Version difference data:

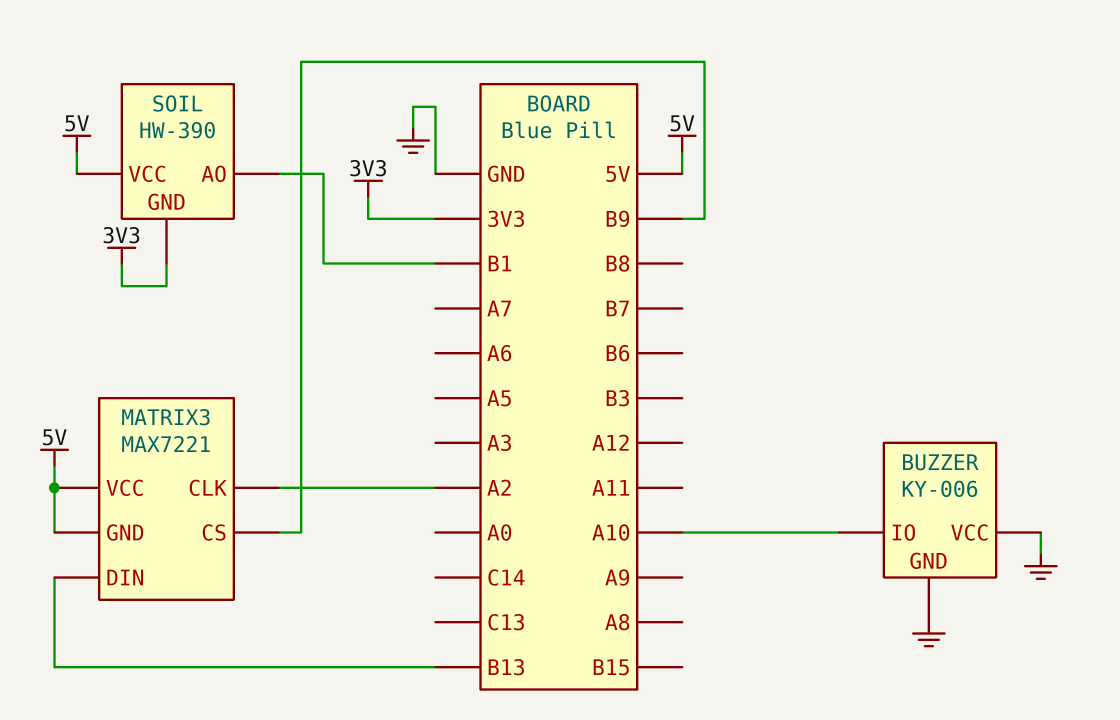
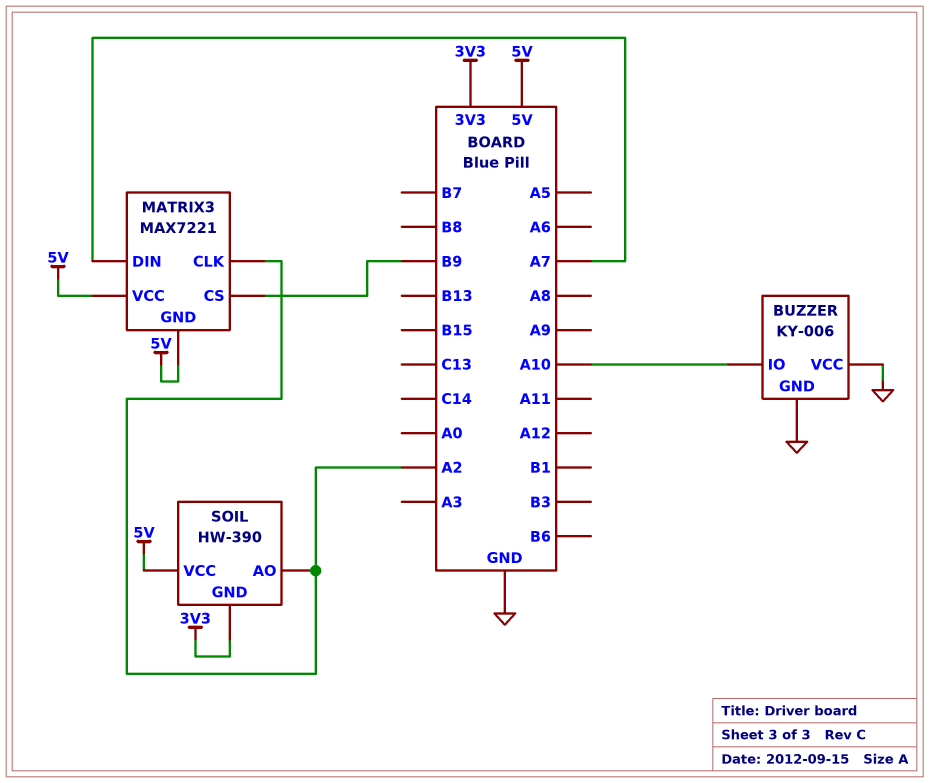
MATRIX3 pin DIN: B13 -> A7
SOIL pin AO: B1 -> A2

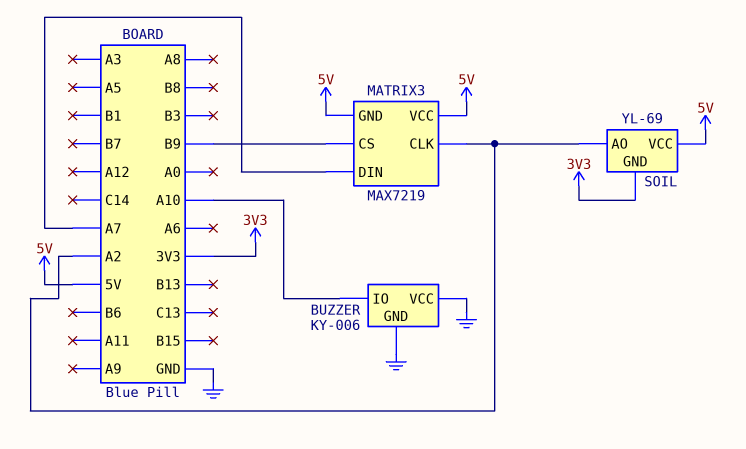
MATRIX3: MAX7221 -> MAX7219
SOIL: HW-390 -> YL-69

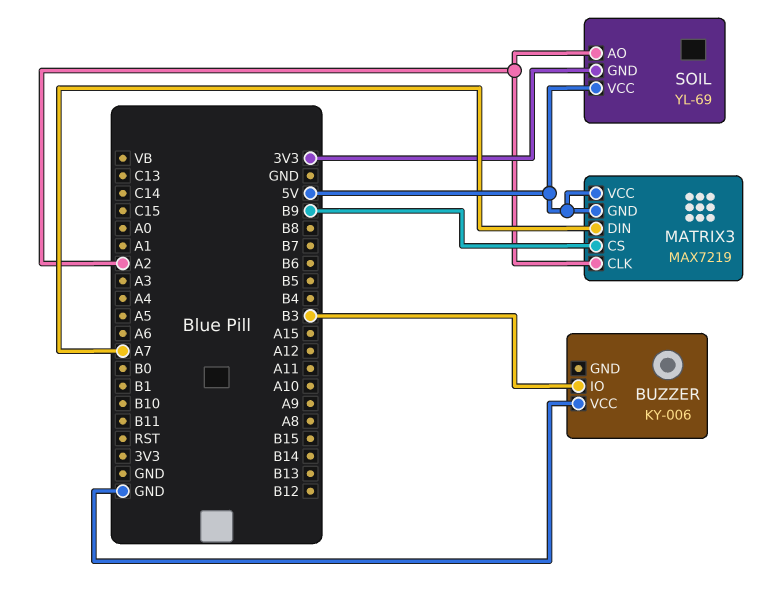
BUZZER pin GND: GND -> none
BUZZER pin IO: A10 -> B3

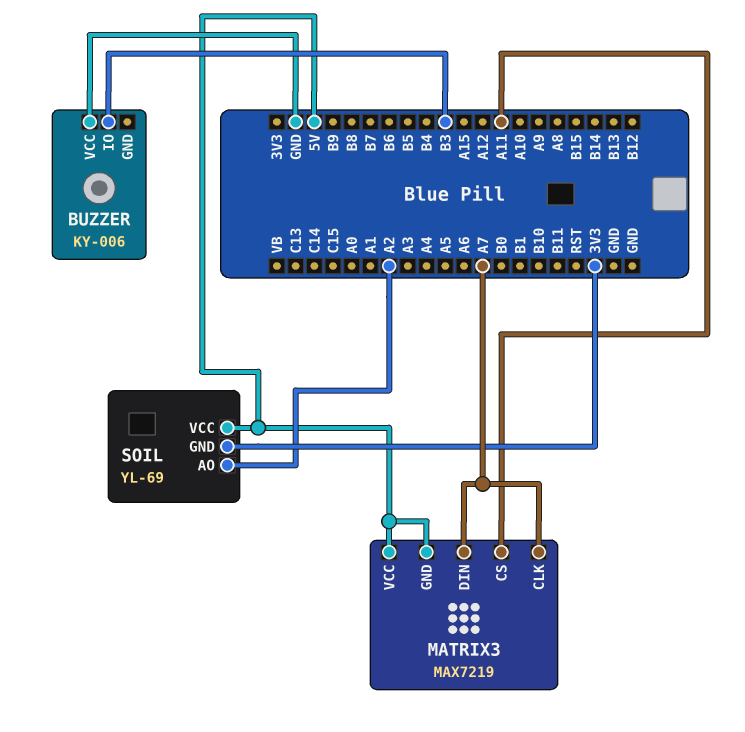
MATRIX3 pin CLK: A2 -> A7
MATRIX3 pin CS: B9 -> A11

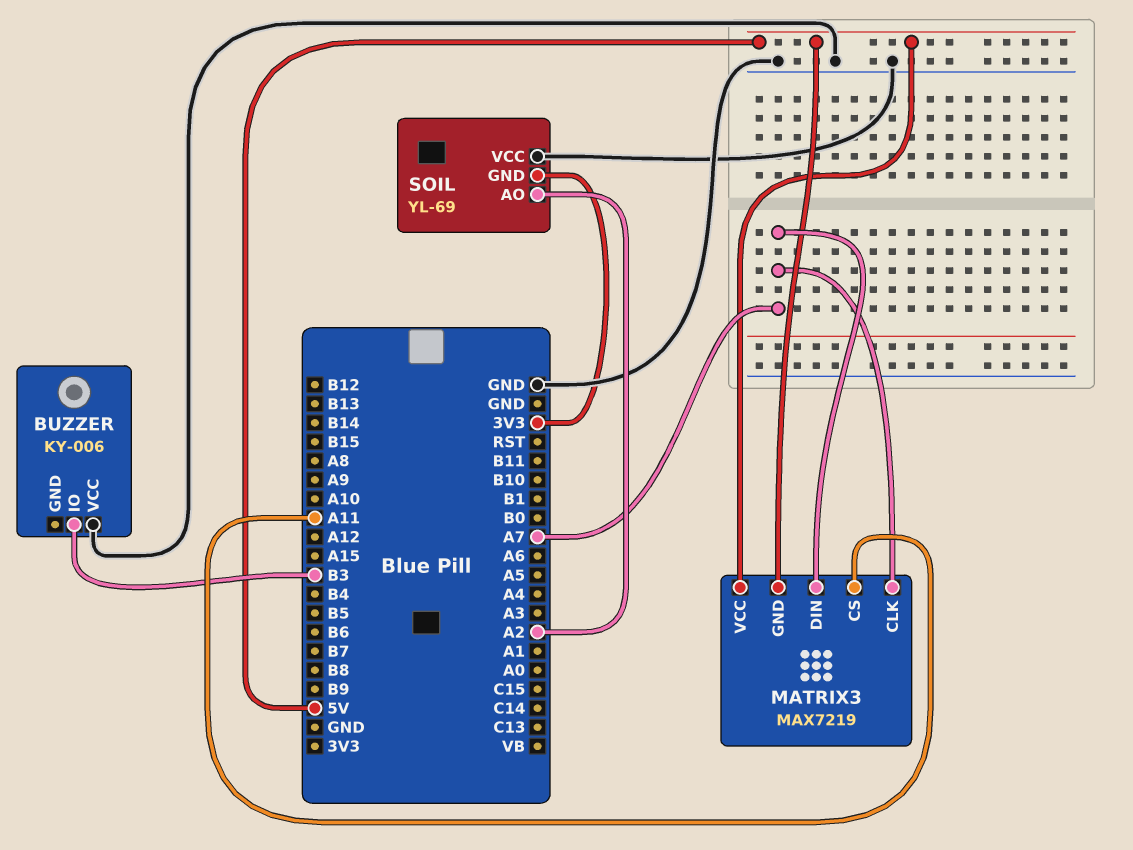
SOIL pin VCC: 5V -> GND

*INSTRUCTIONS FOR THE TASK*.
All of the data above should be transcribed verbatim, with pictures omitted.

*TASK RESULT*.
MATRIX3 pin DIN: B13 -> A7
SOIL pin AO: B1 -> A2

MATRIX3: MAX7221 -> MAX7219
SOIL: HW-390 -> YL-69

BUZZER pin GND: GND -> none
BUZZER pin IO: A10 -> B3

MATRIX3 pin CLK: A2 -> A7
MATRIX3 pin CS: B9 -> A11

SOIL pin VCC: 5V -> GND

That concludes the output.